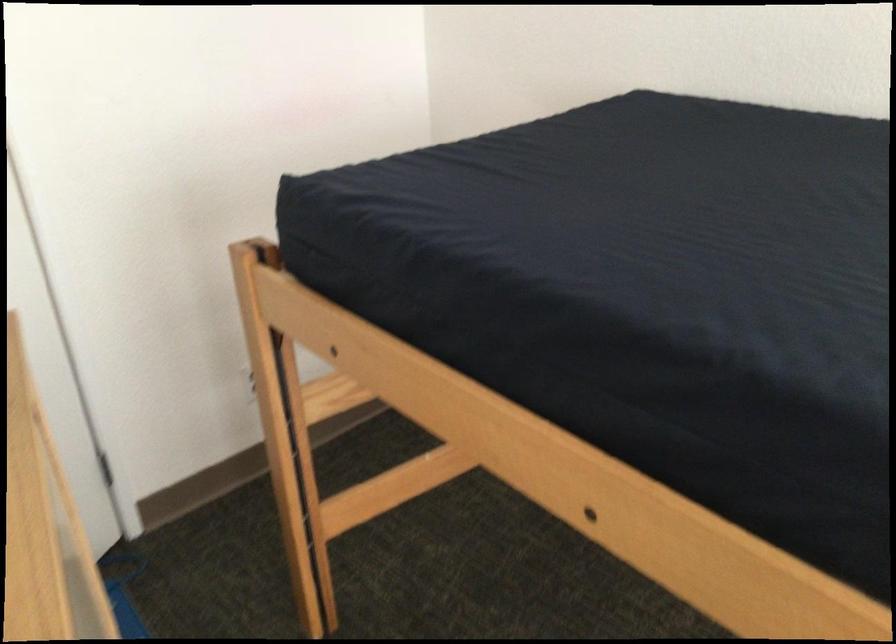
The width and height of the screenshot is (896, 644). What are the coordinates of `wooden bed frame rail` in the screenshot? It's located at (262, 251).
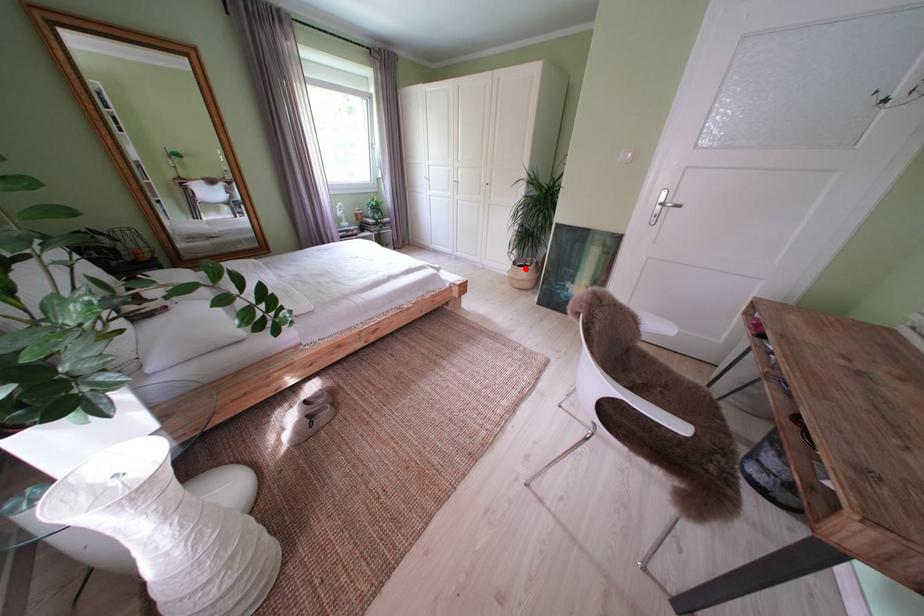
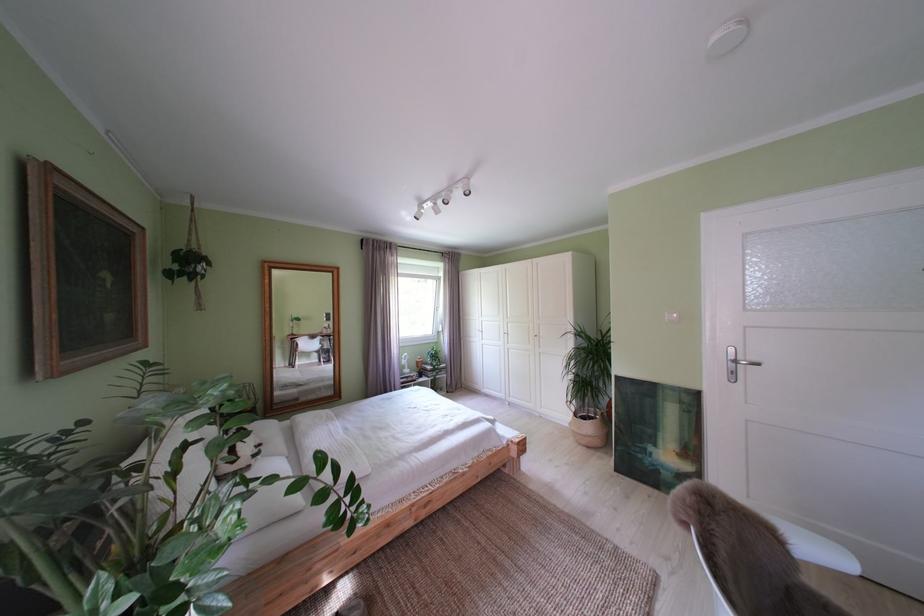
Question: A red point is marked in image1. In image2, is the corresponding 3D point closer to the camera or farther? Reply with the corresponding letter.

Choices:
 (A) The corresponding 3D point is closer.
 (B) The corresponding 3D point is farther.

Answer: (B)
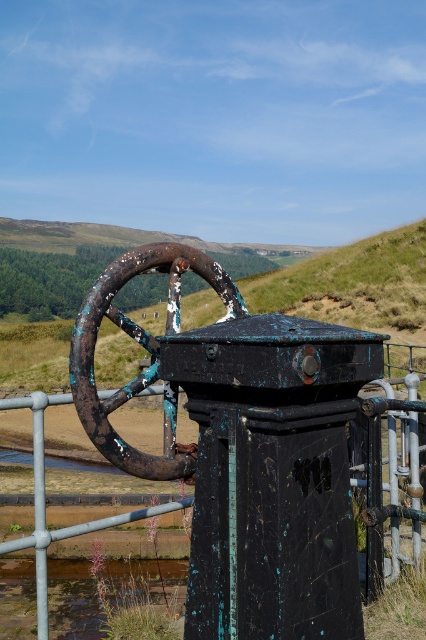
You are standing in front of the valve mechanism and see two points marked on the ground. The first point is at coordinate point (135,332) and the second is at point (40,456). If you want to move from the first point to the second point, which direction should you face to ensure you are moving towards the second point?

To move from point (135,332) to point (40,456), you should face downward and to the right since point (40,456) is located below and to the right of point (135,332).

You are a maintenance worker standing at the origin point of the coordinate system. You need to locate the rusty metal wheel at center. What are its coordinates?

The rusty metal wheel at center is located at coordinates point (144, 348).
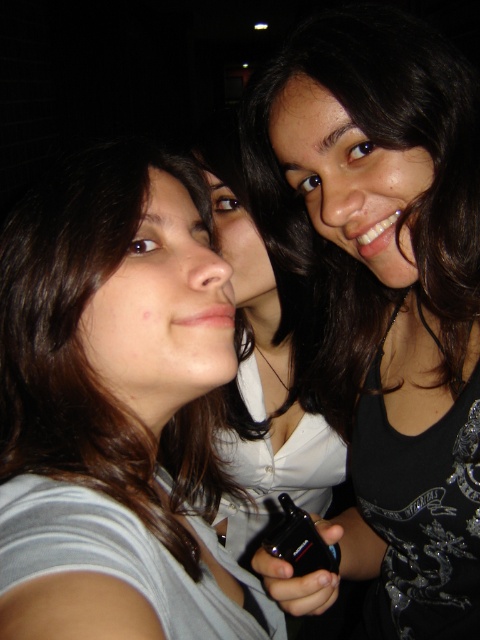
Question: Among these points, which one is farthest from the camera?

Choices:
 (A) (372, 60)
 (B) (322, 563)
 (C) (41, 410)

Answer: (B)

Question: Where is black glossy phone at center located in relation to black plastic phone at center in the image?

Choices:
 (A) below
 (B) above

Answer: (B)

Question: Which of the following is the farthest from the observer?

Choices:
 (A) (282, 493)
 (B) (73, 252)
 (C) (282, 588)

Answer: (A)

Question: Can you confirm if gray striped shirt at left is bigger than black plastic phone at center?

Choices:
 (A) yes
 (B) no

Answer: (A)

Question: Does black glossy phone at center appear on the right side of black plastic phone at center?

Choices:
 (A) no
 (B) yes

Answer: (B)

Question: Which of the following is the farthest from the observer?

Choices:
 (A) (147, 540)
 (B) (477, 493)
 (C) (287, 554)

Answer: (B)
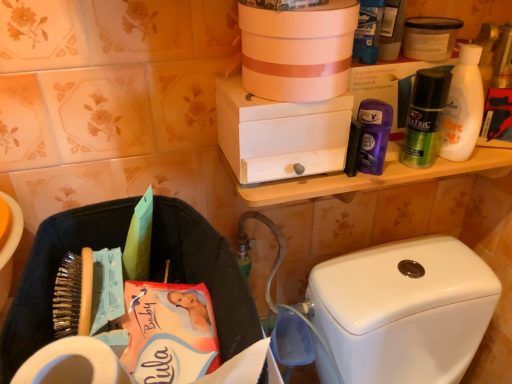
Question: From a real-world perspective, relative to white glossy toilet tank at lower right, is white matte box at upper center, acting as the 1th box starting from the bottom, vertically above or below?

Choices:
 (A) above
 (B) below

Answer: (A)

Question: In terms of width, does white matte box at upper center, the second box viewed from the top, look wider or thinner when compared to white glossy toilet tank at lower right?

Choices:
 (A) thin
 (B) wide

Answer: (A)

Question: Estimate the real-world distances between objects in this image. Which object is farther from the white matte container at upper right?

Choices:
 (A) purple glossy deodorant at upper right, the 2th toiletry when ordered from right to left
 (B) white matte bottle at upper right
 (C) matte white bucket at upper center, the 1th box when ordered from top to bottom
 (D) black fabric laundry basket at lower left
 (E) white matte box at upper center, acting as the 1th box starting from the bottom

Answer: (D)

Question: Estimate the real-world distances between objects in this image. Which object is farther from the white matte toilet paper at lower left?

Choices:
 (A) green matte deodorant at upper right, the 2th toiletry when ordered from left to right
 (B) matte white bucket at upper center, the 2th box from the bottom
 (C) white matte bottle at upper right
 (D) purple glossy deodorant at upper right, arranged as the first toiletry when viewed from the left
 (E) white matte box at upper center, the second box viewed from the top

Answer: (C)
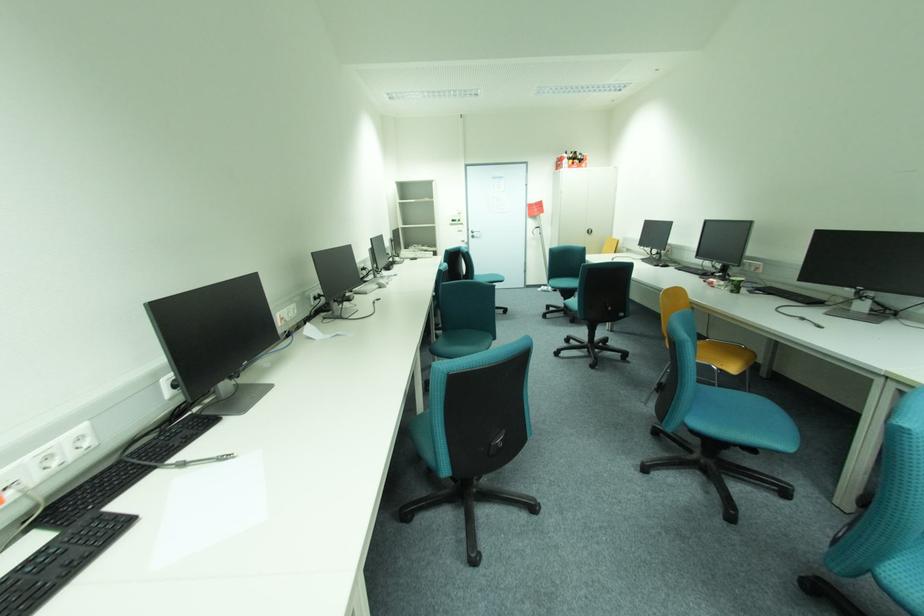
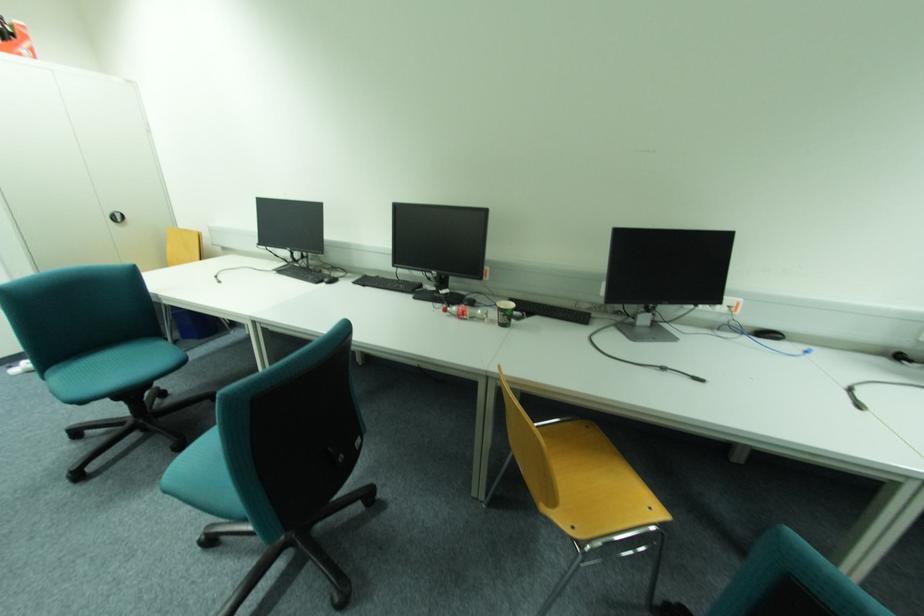
Locate, in the second image, the point that corresponds to point 666,265 in the first image.

(333, 280)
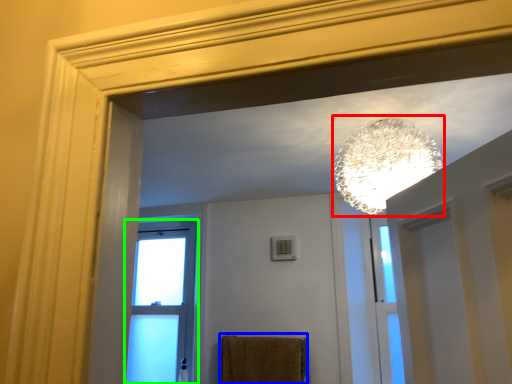
Question: Which object is the farthest from lamp (highlighted by a red box)? Choose among these: bath towel (highlighted by a blue box) or window (highlighted by a green box).

Choices:
 (A) bath towel
 (B) window

Answer: (B)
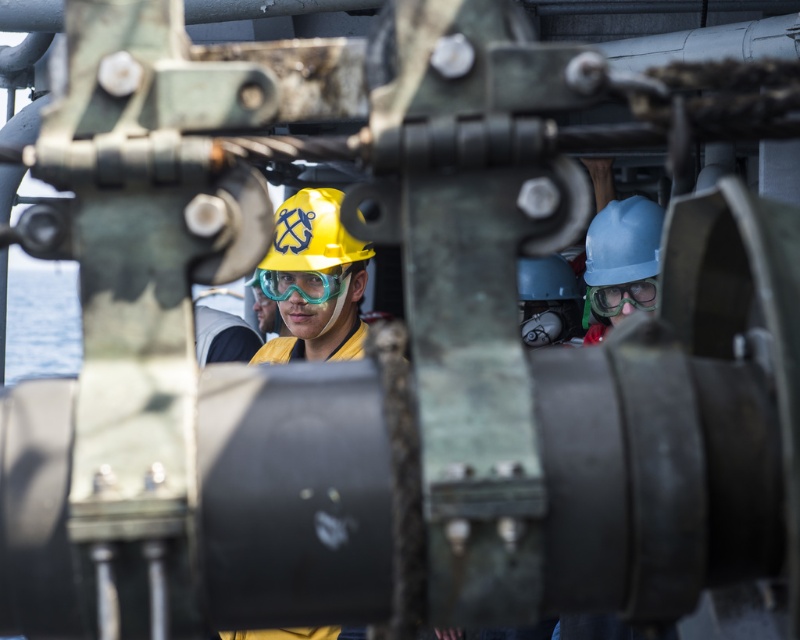
Does blue matte hard hat at center appear under transparent plastic goggles at center?

Actually, blue matte hard hat at center is above transparent plastic goggles at center.

Between point (604, 230) and point (625, 289), which one is positioned in front?

Point (625, 289)

Which is in front, point (645, 228) or point (616, 285)?

Point (616, 285) is more forward.

Find the location of a particular element. This screenshot has height=640, width=800. blue matte hard hat at center is located at coordinates (624, 241).

Which is more to the right, blue matte helmet at center or transparent plastic goggles at center?

From the viewer's perspective, transparent plastic goggles at center appears more on the right side.

Between point (537, 307) and point (604, 285), which one is positioned in front?

Point (604, 285)

You are a GUI agent. You are given a task and a screenshot of the screen. Output one action in this format:
    pyautogui.click(x=<x>, y=<y>)
    Task: Click on the blue matte helmet at center
    This screenshot has height=640, width=800.
    Given the screenshot: What is the action you would take?
    pyautogui.click(x=548, y=300)

Between blue matte hard hat at center and translucent plastic goggles at center, which one is positioned higher?

blue matte hard hat at center

Does blue matte hard hat at center have a greater height compared to translucent plastic goggles at center?

Indeed, blue matte hard hat at center has a greater height compared to translucent plastic goggles at center.

I want to click on blue matte hard hat at center, so click(624, 241).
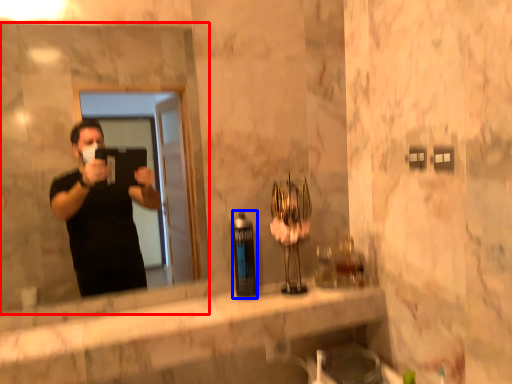
Question: Which object is closer to the camera taking this photo, mirror (highlighted by a red box) or bottle (highlighted by a blue box)?

Choices:
 (A) mirror
 (B) bottle

Answer: (A)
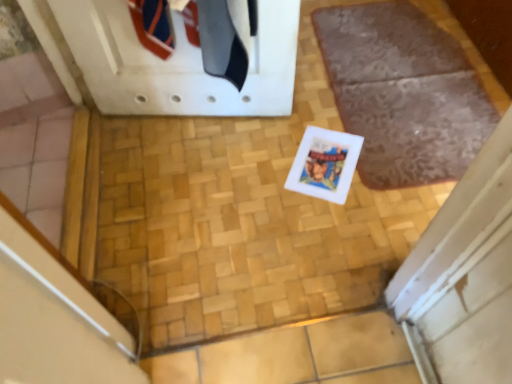
What do you see at coordinates (403, 93) in the screenshot? The width and height of the screenshot is (512, 384). I see `brown textured mat at center` at bounding box center [403, 93].

Locate an element on the screen. The width and height of the screenshot is (512, 384). brown textured mat at center is located at coordinates (403, 93).

In order to face brown textured mat at center, should I rotate leftwards or rightwards?

To face it directly, rotate right by 20.545 degrees.

Identify the location of brown textured mat at center. The width and height of the screenshot is (512, 384). (403, 93).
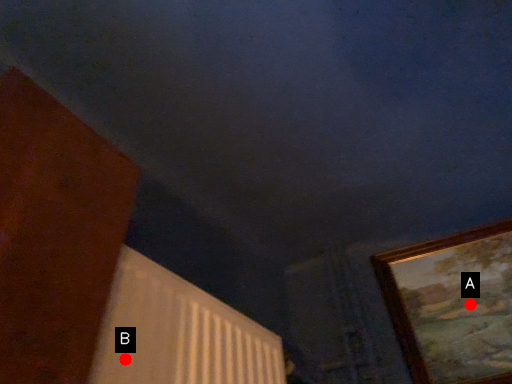
Question: Two points are circled on the image, labeled by A and B beside each circle. Among these points, which one is nearest to the camera?

Choices:
 (A) A is closer
 (B) B is closer

Answer: (B)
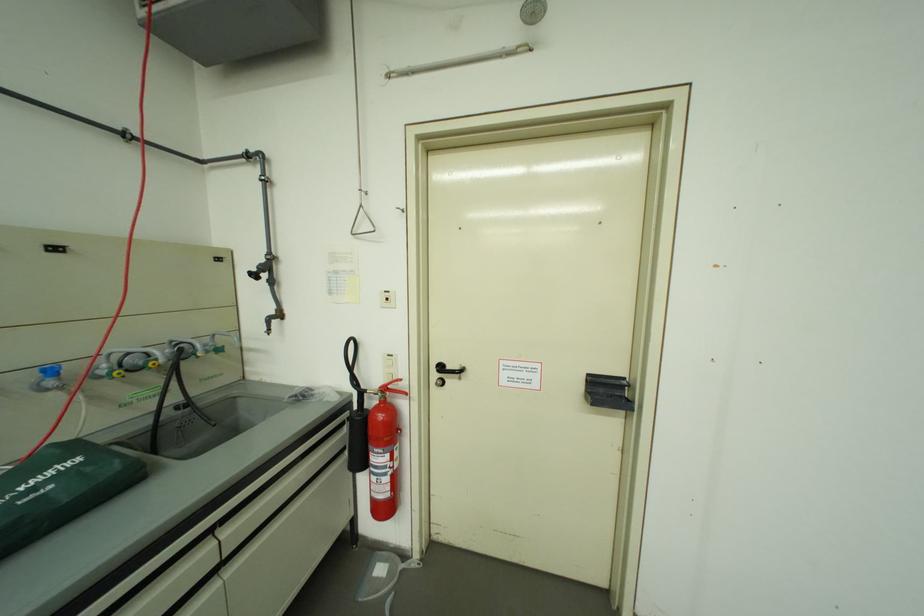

-=-=-

◆ **Work instructions**
Rewrite all of the lines above, switching "black plastic phone" to "black matte phone" wherever it occurs and keeping everything else the same. Leave the pictures out of your answer.

◆ **Output**
The width and height of the screenshot is (896, 644). What are the coordinates of `wooden bed frame rail` in the screenshot? It's located at (262, 251).
Question: A red point is marked in image1. In image2, is the corresponding 3D point closer to the camera or farther? Reply with the corresponding letter.

Choices:
 (A) The corresponding 3D point is closer.
 (B) The corresponding 3D point is farther.

Answer: (B)
You are standing in front of the valve mechanism and see two points marked on the ground. The first point is at coordinate point (135,332) and the second is at point (40,456). If you want to move from the first point to the second point, which direction should you face to ensure you are moving towards the second point?

To move from point (135,332) to point (40,456), you should face downward and to the right since point (40,456) is located below and to the right of point (135,332).

You are a maintenance worker standing at the origin point of the coordinate system. You need to locate the rusty metal wheel at center. What are its coordinates?

The rusty metal wheel at center is located at coordinates point (144, 348).
Question: Among these points, which one is farthest from the camera?

Choices:
 (A) (372, 60)
 (B) (322, 563)
 (C) (41, 410)

Answer: (B)

Question: Where is black glossy phone at center located in relation to black matte phone at center in the image?

Choices:
 (A) below
 (B) above

Answer: (B)

Question: Which of the following is the farthest from the observer?

Choices:
 (A) (282, 493)
 (B) (73, 252)
 (C) (282, 588)

Answer: (A)

Question: Can you confirm if gray striped shirt at left is bigger than black matte phone at center?

Choices:
 (A) yes
 (B) no

Answer: (A)

Question: Does black glossy phone at center appear on the right side of black matte phone at center?

Choices:
 (A) no
 (B) yes

Answer: (B)

Question: Which of the following is the farthest from the observer?

Choices:
 (A) (147, 540)
 (B) (477, 493)
 (C) (287, 554)

Answer: (B)
Question: From a real-world perspective, relative to white glossy toilet tank at lower right, is white matte box at upper center, acting as the 1th box starting from the bottom, vertically above or below?

Choices:
 (A) above
 (B) below

Answer: (A)

Question: In terms of width, does white matte box at upper center, the second box viewed from the top, look wider or thinner when compared to white glossy toilet tank at lower right?

Choices:
 (A) thin
 (B) wide

Answer: (A)

Question: Estimate the real-world distances between objects in this image. Which object is farther from the white matte container at upper right?

Choices:
 (A) purple glossy deodorant at upper right, the 2th toiletry when ordered from right to left
 (B) white matte bottle at upper right
 (C) matte white bucket at upper center, the 1th box when ordered from top to bottom
 (D) black fabric laundry basket at lower left
 (E) white matte box at upper center, acting as the 1th box starting from the bottom

Answer: (D)

Question: Estimate the real-world distances between objects in this image. Which object is farther from the white matte toilet paper at lower left?

Choices:
 (A) green matte deodorant at upper right, the 2th toiletry when ordered from left to right
 (B) matte white bucket at upper center, the 2th box from the bottom
 (C) white matte bottle at upper right
 (D) purple glossy deodorant at upper right, arranged as the first toiletry when viewed from the left
 (E) white matte box at upper center, the second box viewed from the top

Answer: (C)
Locate, in the second image, the point that corresponds to point 666,265 in the first image.

(333, 280)
Question: Which object is the farthest from lamp (highlighted by a red box)? Choose among these: bath towel (highlighted by a blue box) or window (highlighted by a green box).

Choices:
 (A) bath towel
 (B) window

Answer: (B)
Does blue matte hard hat at center appear under transparent plastic goggles at center?

Actually, blue matte hard hat at center is above transparent plastic goggles at center.

Between point (604, 230) and point (625, 289), which one is positioned in front?

Point (625, 289)

Which is in front, point (645, 228) or point (616, 285)?

Point (616, 285) is more forward.

Find the location of a particular element. This screenshot has height=640, width=800. blue matte hard hat at center is located at coordinates (624, 241).

Which is more to the right, blue matte helmet at center or transparent plastic goggles at center?

From the viewer's perspective, transparent plastic goggles at center appears more on the right side.

Between point (537, 307) and point (604, 285), which one is positioned in front?

Point (604, 285)

You are a GUI agent. You are given a task and a screenshot of the screen. Output one action in this format:
    pyautogui.click(x=<x>, y=<y>)
    Task: Click on the blue matte helmet at center
    This screenshot has height=640, width=800.
    Given the screenshot: What is the action you would take?
    pyautogui.click(x=548, y=300)

Between blue matte hard hat at center and translucent plastic goggles at center, which one is positioned higher?

blue matte hard hat at center

Does blue matte hard hat at center have a greater height compared to translucent plastic goggles at center?

Indeed, blue matte hard hat at center has a greater height compared to translucent plastic goggles at center.

I want to click on blue matte hard hat at center, so click(624, 241).
Question: Which object is closer to the camera taking this photo, mirror (highlighted by a red box) or bottle (highlighted by a blue box)?

Choices:
 (A) mirror
 (B) bottle

Answer: (A)
What do you see at coordinates (403, 93) in the screenshot? The width and height of the screenshot is (512, 384). I see `brown textured mat at center` at bounding box center [403, 93].

Locate an element on the screen. The width and height of the screenshot is (512, 384). brown textured mat at center is located at coordinates (403, 93).

In order to face brown textured mat at center, should I rotate leftwards or rightwards?

To face it directly, rotate right by 20.545 degrees.

Identify the location of brown textured mat at center. The width and height of the screenshot is (512, 384). (403, 93).
Question: Two points are circled on the image, labeled by A and B beside each circle. Among these points, which one is nearest to the camera?

Choices:
 (A) A is closer
 (B) B is closer

Answer: (B)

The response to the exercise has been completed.